(Information shown)

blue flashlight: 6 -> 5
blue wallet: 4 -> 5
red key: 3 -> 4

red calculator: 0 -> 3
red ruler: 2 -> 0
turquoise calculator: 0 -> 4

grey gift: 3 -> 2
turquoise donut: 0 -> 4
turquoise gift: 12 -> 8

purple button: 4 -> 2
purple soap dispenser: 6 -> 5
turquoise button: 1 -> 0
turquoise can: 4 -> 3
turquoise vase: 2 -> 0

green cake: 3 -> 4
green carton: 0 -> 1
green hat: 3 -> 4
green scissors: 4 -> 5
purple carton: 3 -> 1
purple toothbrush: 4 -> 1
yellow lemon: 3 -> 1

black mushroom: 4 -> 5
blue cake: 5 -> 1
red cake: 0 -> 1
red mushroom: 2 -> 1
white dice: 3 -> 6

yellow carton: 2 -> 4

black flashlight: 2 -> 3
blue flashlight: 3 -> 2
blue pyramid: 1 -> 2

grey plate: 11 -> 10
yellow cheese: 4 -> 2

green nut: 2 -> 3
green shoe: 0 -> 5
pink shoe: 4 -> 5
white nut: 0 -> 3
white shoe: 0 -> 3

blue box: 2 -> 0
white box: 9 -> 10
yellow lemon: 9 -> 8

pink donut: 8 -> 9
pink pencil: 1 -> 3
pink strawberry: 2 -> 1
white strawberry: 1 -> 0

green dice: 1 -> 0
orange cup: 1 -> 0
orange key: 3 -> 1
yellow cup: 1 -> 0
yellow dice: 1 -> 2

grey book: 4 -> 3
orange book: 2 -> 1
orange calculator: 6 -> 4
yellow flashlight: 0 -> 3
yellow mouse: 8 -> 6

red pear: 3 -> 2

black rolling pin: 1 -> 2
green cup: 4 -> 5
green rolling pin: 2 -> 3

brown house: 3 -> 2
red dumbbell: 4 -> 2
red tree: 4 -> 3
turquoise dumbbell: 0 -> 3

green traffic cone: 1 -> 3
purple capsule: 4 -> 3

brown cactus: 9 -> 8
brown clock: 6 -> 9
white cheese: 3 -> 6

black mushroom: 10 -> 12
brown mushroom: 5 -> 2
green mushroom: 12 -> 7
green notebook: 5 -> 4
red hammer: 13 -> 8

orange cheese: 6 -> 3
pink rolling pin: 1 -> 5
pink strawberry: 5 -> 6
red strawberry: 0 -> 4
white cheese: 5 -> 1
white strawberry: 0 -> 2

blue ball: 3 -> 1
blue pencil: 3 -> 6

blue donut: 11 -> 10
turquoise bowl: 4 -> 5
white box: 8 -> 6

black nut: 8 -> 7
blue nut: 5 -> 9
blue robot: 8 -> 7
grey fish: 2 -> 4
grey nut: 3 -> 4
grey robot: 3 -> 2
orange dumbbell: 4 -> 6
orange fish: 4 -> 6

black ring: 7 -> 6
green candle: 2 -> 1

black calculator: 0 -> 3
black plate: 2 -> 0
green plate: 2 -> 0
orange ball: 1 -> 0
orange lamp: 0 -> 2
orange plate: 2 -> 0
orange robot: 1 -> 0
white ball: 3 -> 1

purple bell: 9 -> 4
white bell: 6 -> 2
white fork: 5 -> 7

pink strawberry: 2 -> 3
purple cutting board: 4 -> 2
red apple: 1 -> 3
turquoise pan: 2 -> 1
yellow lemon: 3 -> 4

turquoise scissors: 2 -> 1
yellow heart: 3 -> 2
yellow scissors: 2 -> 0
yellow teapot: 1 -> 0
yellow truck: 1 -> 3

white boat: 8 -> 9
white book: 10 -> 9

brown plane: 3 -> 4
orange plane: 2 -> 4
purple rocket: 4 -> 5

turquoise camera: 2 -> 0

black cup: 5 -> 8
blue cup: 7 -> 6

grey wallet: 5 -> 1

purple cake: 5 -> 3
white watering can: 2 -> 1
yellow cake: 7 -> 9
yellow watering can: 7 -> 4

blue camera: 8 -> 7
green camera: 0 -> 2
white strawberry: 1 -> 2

(End Information shown)

▶ _Task description_:
Take the lines from the first line of the records through the line holding "pink strawberry: 2 -> 1", both included, and please reproduce them exactly with nothing added.

▶ _Exercise output_:
blue flashlight: 6 -> 5
blue wallet: 4 -> 5
red key: 3 -> 4

red calculator: 0 -> 3
red ruler: 2 -> 0
turquoise calculator: 0 -> 4

grey gift: 3 -> 2
turquoise donut: 0 -> 4
turquoise gift: 12 -> 8

purple button: 4 -> 2
purple soap dispenser: 6 -> 5
turquoise button: 1 -> 0
turquoise can: 4 -> 3
turquoise vase: 2 -> 0

green cake: 3 -> 4
green carton: 0 -> 1
green hat: 3 -> 4
green scissors: 4 -> 5
purple carton: 3 -> 1
purple toothbrush: 4 -> 1
yellow lemon: 3 -> 1

black mushroom: 4 -> 5
blue cake: 5 -> 1
red cake: 0 -> 1
red mushroom: 2 -> 1
white dice: 3 -> 6

yellow carton: 2 -> 4

black flashlight: 2 -> 3
blue flashlight: 3 -> 2
blue pyramid: 1 -> 2

grey plate: 11 -> 10
yellow cheese: 4 -> 2

green nut: 2 -> 3
green shoe: 0 -> 5
pink shoe: 4 -> 5
white nut: 0 -> 3
white shoe: 0 -> 3

blue box: 2 -> 0
white box: 9 -> 10
yellow lemon: 9 -> 8

pink donut: 8 -> 9
pink pencil: 1 -> 3
pink strawberry: 2 -> 1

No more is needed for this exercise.